Activity
Every line from the one with "tambor [amarillo] |" to the one with "tambor [azul] |", including those two, is to be copied exactly; all other lines of the entries below are left out.

Data

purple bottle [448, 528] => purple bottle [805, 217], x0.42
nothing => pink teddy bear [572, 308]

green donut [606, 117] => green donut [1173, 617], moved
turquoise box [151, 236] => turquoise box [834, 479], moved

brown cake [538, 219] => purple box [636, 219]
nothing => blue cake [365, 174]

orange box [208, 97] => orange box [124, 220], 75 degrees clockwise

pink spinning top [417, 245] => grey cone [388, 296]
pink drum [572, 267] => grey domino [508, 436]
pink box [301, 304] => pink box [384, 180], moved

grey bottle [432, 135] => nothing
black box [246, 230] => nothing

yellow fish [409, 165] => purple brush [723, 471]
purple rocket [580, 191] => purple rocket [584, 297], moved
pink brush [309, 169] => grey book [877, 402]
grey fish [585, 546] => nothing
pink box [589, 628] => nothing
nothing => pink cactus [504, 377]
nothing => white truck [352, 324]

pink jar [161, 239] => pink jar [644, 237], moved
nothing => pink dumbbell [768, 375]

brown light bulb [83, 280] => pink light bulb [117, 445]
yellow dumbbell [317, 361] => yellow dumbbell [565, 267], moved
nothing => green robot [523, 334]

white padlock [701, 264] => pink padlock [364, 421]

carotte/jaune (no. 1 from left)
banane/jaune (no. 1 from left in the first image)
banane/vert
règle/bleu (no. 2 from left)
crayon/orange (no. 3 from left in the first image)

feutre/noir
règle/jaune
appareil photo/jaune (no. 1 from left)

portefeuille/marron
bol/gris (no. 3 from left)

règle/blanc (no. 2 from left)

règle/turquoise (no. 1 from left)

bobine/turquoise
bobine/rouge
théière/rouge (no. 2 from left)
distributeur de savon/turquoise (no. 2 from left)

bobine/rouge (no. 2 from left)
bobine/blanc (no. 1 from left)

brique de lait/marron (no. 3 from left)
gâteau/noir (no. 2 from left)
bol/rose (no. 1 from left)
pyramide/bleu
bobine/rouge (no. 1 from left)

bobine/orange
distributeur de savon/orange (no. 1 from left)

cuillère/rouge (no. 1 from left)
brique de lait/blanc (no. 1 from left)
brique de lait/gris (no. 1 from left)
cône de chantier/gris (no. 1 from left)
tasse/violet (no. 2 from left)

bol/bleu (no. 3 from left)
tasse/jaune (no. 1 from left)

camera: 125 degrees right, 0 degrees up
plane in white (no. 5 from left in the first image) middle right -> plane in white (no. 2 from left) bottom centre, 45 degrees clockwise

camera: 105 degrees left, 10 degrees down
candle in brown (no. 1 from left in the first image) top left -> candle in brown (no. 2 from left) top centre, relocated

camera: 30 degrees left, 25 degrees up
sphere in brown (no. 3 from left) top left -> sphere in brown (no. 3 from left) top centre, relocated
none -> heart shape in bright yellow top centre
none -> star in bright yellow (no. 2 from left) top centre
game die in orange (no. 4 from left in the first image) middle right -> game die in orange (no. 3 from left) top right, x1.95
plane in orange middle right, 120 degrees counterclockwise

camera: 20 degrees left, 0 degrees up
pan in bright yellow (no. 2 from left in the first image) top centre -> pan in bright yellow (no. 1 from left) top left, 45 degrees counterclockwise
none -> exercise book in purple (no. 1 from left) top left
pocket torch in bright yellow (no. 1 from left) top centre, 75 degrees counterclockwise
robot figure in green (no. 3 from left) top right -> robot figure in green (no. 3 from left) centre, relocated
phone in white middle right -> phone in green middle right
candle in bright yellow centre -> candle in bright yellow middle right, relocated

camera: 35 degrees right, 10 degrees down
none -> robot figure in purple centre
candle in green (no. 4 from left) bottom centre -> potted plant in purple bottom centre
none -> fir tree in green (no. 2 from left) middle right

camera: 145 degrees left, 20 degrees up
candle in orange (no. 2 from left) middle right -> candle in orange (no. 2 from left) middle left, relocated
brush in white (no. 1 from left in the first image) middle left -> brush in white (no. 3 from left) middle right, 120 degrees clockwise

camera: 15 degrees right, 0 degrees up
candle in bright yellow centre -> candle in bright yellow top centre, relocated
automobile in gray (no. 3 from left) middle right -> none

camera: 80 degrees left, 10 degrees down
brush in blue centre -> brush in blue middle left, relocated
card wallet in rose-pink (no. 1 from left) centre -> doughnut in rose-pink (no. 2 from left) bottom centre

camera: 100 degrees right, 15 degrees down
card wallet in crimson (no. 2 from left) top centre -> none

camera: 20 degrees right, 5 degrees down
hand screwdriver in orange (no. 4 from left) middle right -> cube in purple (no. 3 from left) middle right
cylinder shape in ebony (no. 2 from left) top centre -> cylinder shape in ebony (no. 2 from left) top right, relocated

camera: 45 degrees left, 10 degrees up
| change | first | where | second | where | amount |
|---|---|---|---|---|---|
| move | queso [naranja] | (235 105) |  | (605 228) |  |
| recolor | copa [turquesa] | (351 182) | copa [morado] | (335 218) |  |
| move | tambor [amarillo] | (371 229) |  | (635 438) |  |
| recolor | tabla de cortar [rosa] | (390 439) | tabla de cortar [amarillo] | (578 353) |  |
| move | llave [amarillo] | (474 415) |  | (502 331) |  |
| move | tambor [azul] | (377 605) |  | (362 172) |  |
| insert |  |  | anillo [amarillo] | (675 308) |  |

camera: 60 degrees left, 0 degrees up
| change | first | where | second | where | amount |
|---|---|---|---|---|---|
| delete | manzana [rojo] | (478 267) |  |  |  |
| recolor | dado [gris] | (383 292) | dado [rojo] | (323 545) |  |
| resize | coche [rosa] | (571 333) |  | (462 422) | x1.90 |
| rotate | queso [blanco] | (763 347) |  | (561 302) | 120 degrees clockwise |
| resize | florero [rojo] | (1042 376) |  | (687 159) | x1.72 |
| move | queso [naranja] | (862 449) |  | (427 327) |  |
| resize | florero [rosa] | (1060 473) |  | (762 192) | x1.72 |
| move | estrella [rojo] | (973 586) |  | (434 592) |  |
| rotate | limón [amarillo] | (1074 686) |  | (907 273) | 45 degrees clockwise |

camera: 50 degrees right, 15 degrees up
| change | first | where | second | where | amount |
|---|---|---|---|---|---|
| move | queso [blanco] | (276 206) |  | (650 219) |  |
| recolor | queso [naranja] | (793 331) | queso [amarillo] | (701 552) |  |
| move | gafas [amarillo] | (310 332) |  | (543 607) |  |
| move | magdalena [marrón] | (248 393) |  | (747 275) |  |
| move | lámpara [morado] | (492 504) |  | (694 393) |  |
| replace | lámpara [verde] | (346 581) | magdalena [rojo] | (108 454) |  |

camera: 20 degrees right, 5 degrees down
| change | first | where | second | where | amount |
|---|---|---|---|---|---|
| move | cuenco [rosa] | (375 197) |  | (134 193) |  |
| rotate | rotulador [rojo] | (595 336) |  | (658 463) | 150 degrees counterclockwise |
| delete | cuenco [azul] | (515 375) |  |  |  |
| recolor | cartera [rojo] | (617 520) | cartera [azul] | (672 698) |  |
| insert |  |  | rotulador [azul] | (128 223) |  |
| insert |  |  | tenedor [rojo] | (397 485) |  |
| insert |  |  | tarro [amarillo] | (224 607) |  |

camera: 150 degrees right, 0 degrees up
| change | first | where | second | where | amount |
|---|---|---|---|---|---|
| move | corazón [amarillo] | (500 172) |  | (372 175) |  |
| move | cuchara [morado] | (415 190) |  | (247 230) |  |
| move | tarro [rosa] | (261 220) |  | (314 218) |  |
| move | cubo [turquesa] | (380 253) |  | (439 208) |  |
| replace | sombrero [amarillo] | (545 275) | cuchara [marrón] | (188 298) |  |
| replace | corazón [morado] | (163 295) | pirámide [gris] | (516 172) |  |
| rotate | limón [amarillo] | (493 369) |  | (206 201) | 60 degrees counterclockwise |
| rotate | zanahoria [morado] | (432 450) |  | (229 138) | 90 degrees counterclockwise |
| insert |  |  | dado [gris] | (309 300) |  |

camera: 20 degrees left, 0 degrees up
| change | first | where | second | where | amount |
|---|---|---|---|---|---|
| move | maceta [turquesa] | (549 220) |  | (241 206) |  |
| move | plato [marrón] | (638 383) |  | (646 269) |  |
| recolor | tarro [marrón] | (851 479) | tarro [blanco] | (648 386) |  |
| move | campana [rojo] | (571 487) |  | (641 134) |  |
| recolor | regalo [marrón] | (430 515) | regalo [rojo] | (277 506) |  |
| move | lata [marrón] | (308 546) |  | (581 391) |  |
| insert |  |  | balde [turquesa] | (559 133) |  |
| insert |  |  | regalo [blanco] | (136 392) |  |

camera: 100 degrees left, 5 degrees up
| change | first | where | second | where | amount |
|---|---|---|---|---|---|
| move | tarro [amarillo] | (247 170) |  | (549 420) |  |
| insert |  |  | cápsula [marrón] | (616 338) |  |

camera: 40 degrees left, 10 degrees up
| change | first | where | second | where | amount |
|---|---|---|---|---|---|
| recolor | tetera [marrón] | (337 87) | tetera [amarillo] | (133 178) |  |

Exercise answer
| move | tambor [amarillo] | (371 229) |  | (635 438) |  |
| recolor | tabla de cortar [rosa] | (390 439) | tabla de cortar [amarillo] | (578 353) |  |
| move | llave [amarillo] | (474 415) |  | (502 331) |  |
| move | tambor [azul] | (377 605) |  | (362 172) |  |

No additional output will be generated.